Before-and-after scene images
[Start of Attachment]
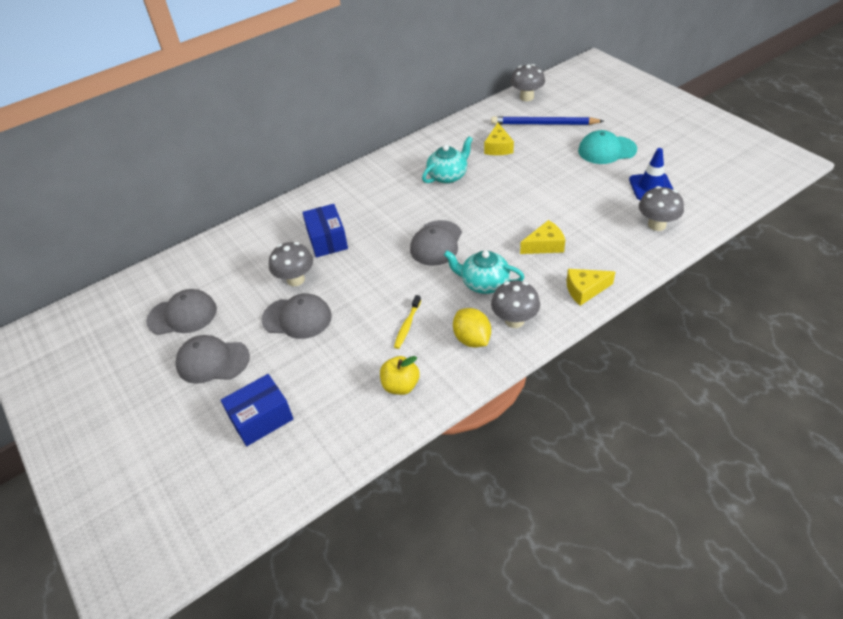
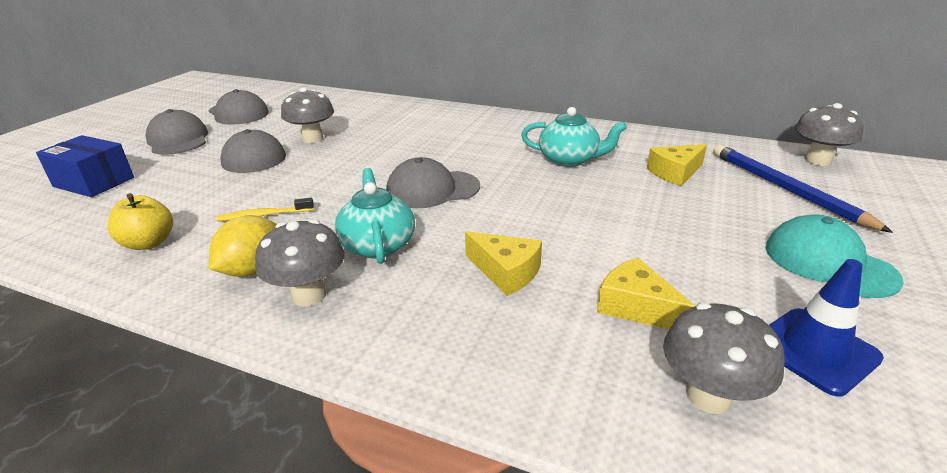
camera: 55 degrees right, 15 degrees down
(327, 240) = (385, 134): blue box -> none
(585, 290) = (426, 349): yellow cheese -> yellow cheese (636, 307)

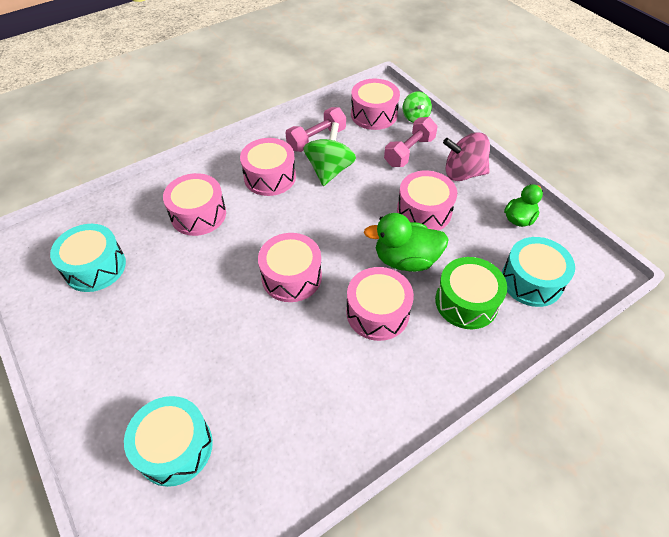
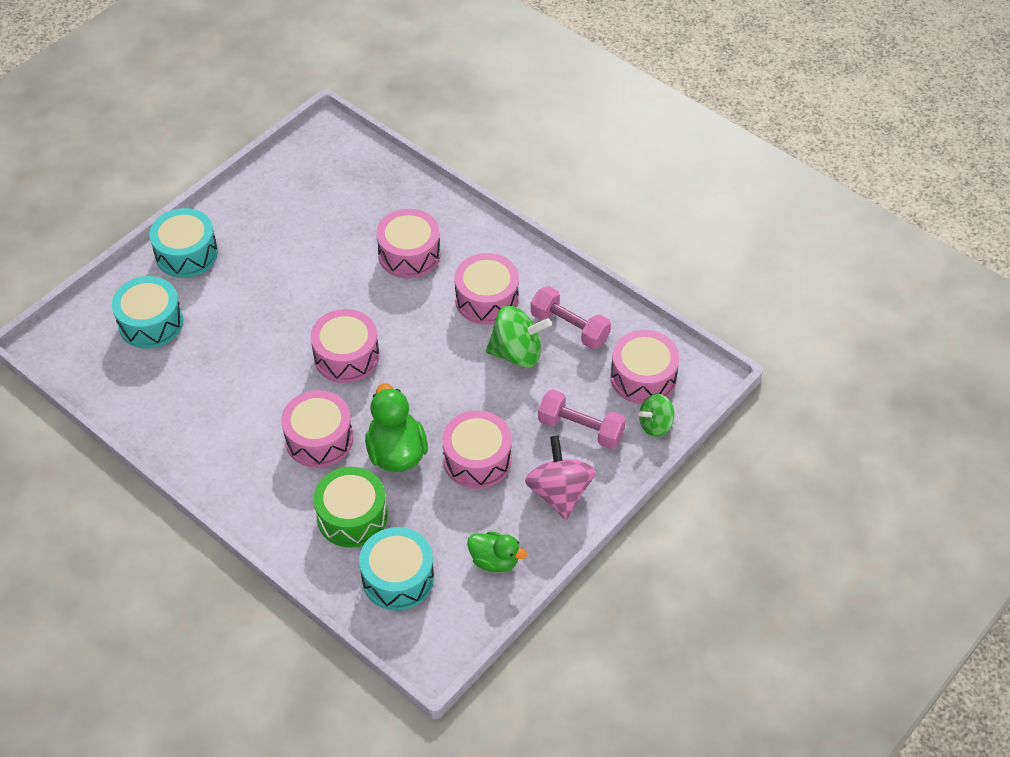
camera: 75 degrees right, 0 degrees up
(95, 267) = (318, 200): turquoise drum -> turquoise drum (186, 254)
[End of Attachment]
■ **Task prompt**: Leaving out only the pictures, retype every record exactly.

■ **Problem solution**:
camera: 55 degrees right, 15 degrees down
(327, 240) = (385, 134): blue box -> none
(585, 290) = (426, 349): yellow cheese -> yellow cheese (636, 307)

camera: 75 degrees right, 0 degrees up
(95, 267) = (318, 200): turquoise drum -> turquoise drum (186, 254)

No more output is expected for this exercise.